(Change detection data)

□ □ □ □

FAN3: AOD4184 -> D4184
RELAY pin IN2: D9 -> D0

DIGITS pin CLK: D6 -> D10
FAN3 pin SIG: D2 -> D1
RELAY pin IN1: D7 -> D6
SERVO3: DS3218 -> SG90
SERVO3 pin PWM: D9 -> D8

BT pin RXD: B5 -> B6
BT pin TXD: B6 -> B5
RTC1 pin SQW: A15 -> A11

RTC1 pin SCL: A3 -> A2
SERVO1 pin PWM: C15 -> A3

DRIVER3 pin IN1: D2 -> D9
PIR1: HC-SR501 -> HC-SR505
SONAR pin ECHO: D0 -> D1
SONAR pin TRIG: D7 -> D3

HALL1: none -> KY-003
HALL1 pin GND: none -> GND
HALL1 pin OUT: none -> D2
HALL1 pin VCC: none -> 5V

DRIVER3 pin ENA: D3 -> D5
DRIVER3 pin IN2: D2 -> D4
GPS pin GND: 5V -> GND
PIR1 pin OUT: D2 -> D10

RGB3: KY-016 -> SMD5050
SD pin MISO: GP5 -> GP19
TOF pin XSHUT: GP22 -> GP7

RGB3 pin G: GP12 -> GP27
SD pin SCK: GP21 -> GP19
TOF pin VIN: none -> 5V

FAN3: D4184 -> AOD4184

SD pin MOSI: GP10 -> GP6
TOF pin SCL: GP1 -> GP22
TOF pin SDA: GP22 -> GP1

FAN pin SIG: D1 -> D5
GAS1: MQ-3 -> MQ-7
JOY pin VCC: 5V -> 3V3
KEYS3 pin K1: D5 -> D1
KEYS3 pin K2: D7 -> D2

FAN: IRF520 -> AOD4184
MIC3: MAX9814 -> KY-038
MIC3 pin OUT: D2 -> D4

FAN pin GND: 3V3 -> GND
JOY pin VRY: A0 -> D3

□ □ □ □

[Requirement]
The answer should be one number, namely how many lines of the entries above include the string "RELAY".

[Exercise output]
2